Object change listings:

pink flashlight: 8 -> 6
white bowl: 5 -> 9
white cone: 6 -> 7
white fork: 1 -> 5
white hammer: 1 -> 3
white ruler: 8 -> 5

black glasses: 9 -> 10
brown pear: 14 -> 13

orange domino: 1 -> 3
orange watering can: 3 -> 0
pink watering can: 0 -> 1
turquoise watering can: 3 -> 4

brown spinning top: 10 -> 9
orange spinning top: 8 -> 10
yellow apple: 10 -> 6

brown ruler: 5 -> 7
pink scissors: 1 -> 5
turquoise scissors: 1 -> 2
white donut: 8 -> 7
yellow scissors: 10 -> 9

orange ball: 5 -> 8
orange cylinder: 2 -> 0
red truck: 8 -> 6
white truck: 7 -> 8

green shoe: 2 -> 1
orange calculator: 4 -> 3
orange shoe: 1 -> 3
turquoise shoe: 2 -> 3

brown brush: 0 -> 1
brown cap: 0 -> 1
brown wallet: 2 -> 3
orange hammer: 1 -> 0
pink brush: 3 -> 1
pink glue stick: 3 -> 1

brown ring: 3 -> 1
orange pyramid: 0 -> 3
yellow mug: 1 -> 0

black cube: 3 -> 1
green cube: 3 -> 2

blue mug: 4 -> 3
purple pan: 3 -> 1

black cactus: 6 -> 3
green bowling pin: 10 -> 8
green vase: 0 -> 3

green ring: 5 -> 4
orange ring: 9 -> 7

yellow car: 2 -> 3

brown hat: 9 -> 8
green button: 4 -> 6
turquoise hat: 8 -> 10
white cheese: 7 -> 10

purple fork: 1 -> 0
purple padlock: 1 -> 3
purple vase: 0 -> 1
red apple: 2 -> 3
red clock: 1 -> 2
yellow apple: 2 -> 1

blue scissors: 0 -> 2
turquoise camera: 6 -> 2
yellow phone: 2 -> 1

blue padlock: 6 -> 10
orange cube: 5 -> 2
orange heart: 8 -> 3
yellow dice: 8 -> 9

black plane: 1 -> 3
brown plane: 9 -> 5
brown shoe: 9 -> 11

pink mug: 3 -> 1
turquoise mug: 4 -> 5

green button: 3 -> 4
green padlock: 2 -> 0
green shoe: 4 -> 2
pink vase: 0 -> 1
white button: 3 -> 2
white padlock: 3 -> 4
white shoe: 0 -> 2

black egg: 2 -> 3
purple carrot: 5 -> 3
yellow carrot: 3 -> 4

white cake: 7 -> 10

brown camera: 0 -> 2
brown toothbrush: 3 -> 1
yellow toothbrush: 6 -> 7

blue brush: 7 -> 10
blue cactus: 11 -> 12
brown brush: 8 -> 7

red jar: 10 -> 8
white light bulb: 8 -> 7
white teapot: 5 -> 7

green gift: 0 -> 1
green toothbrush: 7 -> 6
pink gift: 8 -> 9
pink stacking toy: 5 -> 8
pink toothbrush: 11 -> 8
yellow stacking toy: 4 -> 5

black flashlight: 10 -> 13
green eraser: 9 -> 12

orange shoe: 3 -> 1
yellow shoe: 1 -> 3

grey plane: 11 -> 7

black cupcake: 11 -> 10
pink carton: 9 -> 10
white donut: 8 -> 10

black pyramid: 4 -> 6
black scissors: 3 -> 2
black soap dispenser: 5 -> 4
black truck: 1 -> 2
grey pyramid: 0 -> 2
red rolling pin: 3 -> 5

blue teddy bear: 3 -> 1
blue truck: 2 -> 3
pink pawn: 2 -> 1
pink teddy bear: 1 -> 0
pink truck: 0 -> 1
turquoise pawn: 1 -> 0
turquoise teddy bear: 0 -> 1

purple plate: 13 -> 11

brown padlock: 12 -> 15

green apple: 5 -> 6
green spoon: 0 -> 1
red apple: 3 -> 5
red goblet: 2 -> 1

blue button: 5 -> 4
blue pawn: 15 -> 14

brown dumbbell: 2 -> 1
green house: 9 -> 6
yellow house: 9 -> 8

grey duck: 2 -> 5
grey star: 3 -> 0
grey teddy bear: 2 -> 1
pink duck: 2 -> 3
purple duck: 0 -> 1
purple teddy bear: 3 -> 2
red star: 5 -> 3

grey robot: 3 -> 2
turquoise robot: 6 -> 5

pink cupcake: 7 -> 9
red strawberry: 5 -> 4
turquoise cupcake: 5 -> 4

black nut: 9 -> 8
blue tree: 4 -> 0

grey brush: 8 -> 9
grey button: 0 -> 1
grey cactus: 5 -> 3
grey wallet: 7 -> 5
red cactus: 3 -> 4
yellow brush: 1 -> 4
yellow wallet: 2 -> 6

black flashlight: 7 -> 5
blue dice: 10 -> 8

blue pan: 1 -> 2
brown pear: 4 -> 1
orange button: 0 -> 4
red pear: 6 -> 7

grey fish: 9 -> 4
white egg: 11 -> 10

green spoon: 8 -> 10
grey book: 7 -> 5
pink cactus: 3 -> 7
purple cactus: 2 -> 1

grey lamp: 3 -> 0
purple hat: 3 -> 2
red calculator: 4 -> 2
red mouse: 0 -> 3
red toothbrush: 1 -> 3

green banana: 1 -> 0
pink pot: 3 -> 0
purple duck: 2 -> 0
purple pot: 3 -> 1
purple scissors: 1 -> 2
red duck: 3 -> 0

_TASK REQUIREMENTS_
Print all of the data exactly as it was given.

_EXERCISE SOLUTION_
pink flashlight: 8 -> 6
white bowl: 5 -> 9
white cone: 6 -> 7
white fork: 1 -> 5
white hammer: 1 -> 3
white ruler: 8 -> 5

black glasses: 9 -> 10
brown pear: 14 -> 13

orange domino: 1 -> 3
orange watering can: 3 -> 0
pink watering can: 0 -> 1
turquoise watering can: 3 -> 4

brown spinning top: 10 -> 9
orange spinning top: 8 -> 10
yellow apple: 10 -> 6

brown ruler: 5 -> 7
pink scissors: 1 -> 5
turquoise scissors: 1 -> 2
white donut: 8 -> 7
yellow scissors: 10 -> 9

orange ball: 5 -> 8
orange cylinder: 2 -> 0
red truck: 8 -> 6
white truck: 7 -> 8

green shoe: 2 -> 1
orange calculator: 4 -> 3
orange shoe: 1 -> 3
turquoise shoe: 2 -> 3

brown brush: 0 -> 1
brown cap: 0 -> 1
brown wallet: 2 -> 3
orange hammer: 1 -> 0
pink brush: 3 -> 1
pink glue stick: 3 -> 1

brown ring: 3 -> 1
orange pyramid: 0 -> 3
yellow mug: 1 -> 0

black cube: 3 -> 1
green cube: 3 -> 2

blue mug: 4 -> 3
purple pan: 3 -> 1

black cactus: 6 -> 3
green bowling pin: 10 -> 8
green vase: 0 -> 3

green ring: 5 -> 4
orange ring: 9 -> 7

yellow car: 2 -> 3

brown hat: 9 -> 8
green button: 4 -> 6
turquoise hat: 8 -> 10
white cheese: 7 -> 10

purple fork: 1 -> 0
purple padlock: 1 -> 3
purple vase: 0 -> 1
red apple: 2 -> 3
red clock: 1 -> 2
yellow apple: 2 -> 1

blue scissors: 0 -> 2
turquoise camera: 6 -> 2
yellow phone: 2 -> 1

blue padlock: 6 -> 10
orange cube: 5 -> 2
orange heart: 8 -> 3
yellow dice: 8 -> 9

black plane: 1 -> 3
brown plane: 9 -> 5
brown shoe: 9 -> 11

pink mug: 3 -> 1
turquoise mug: 4 -> 5

green button: 3 -> 4
green padlock: 2 -> 0
green shoe: 4 -> 2
pink vase: 0 -> 1
white button: 3 -> 2
white padlock: 3 -> 4
white shoe: 0 -> 2

black egg: 2 -> 3
purple carrot: 5 -> 3
yellow carrot: 3 -> 4

white cake: 7 -> 10

brown camera: 0 -> 2
brown toothbrush: 3 -> 1
yellow toothbrush: 6 -> 7

blue brush: 7 -> 10
blue cactus: 11 -> 12
brown brush: 8 -> 7

red jar: 10 -> 8
white light bulb: 8 -> 7
white teapot: 5 -> 7

green gift: 0 -> 1
green toothbrush: 7 -> 6
pink gift: 8 -> 9
pink stacking toy: 5 -> 8
pink toothbrush: 11 -> 8
yellow stacking toy: 4 -> 5

black flashlight: 10 -> 13
green eraser: 9 -> 12

orange shoe: 3 -> 1
yellow shoe: 1 -> 3

grey plane: 11 -> 7

black cupcake: 11 -> 10
pink carton: 9 -> 10
white donut: 8 -> 10

black pyramid: 4 -> 6
black scissors: 3 -> 2
black soap dispenser: 5 -> 4
black truck: 1 -> 2
grey pyramid: 0 -> 2
red rolling pin: 3 -> 5

blue teddy bear: 3 -> 1
blue truck: 2 -> 3
pink pawn: 2 -> 1
pink teddy bear: 1 -> 0
pink truck: 0 -> 1
turquoise pawn: 1 -> 0
turquoise teddy bear: 0 -> 1

purple plate: 13 -> 11

brown padlock: 12 -> 15

green apple: 5 -> 6
green spoon: 0 -> 1
red apple: 3 -> 5
red goblet: 2 -> 1

blue button: 5 -> 4
blue pawn: 15 -> 14

brown dumbbell: 2 -> 1
green house: 9 -> 6
yellow house: 9 -> 8

grey duck: 2 -> 5
grey star: 3 -> 0
grey teddy bear: 2 -> 1
pink duck: 2 -> 3
purple duck: 0 -> 1
purple teddy bear: 3 -> 2
red star: 5 -> 3

grey robot: 3 -> 2
turquoise robot: 6 -> 5

pink cupcake: 7 -> 9
red strawberry: 5 -> 4
turquoise cupcake: 5 -> 4

black nut: 9 -> 8
blue tree: 4 -> 0

grey brush: 8 -> 9
grey button: 0 -> 1
grey cactus: 5 -> 3
grey wallet: 7 -> 5
red cactus: 3 -> 4
yellow brush: 1 -> 4
yellow wallet: 2 -> 6

black flashlight: 7 -> 5
blue dice: 10 -> 8

blue pan: 1 -> 2
brown pear: 4 -> 1
orange button: 0 -> 4
red pear: 6 -> 7

grey fish: 9 -> 4
white egg: 11 -> 10

green spoon: 8 -> 10
grey book: 7 -> 5
pink cactus: 3 -> 7
purple cactus: 2 -> 1

grey lamp: 3 -> 0
purple hat: 3 -> 2
red calculator: 4 -> 2
red mouse: 0 -> 3
red toothbrush: 1 -> 3

green banana: 1 -> 0
pink pot: 3 -> 0
purple duck: 2 -> 0
purple pot: 3 -> 1
purple scissors: 1 -> 2
red duck: 3 -> 0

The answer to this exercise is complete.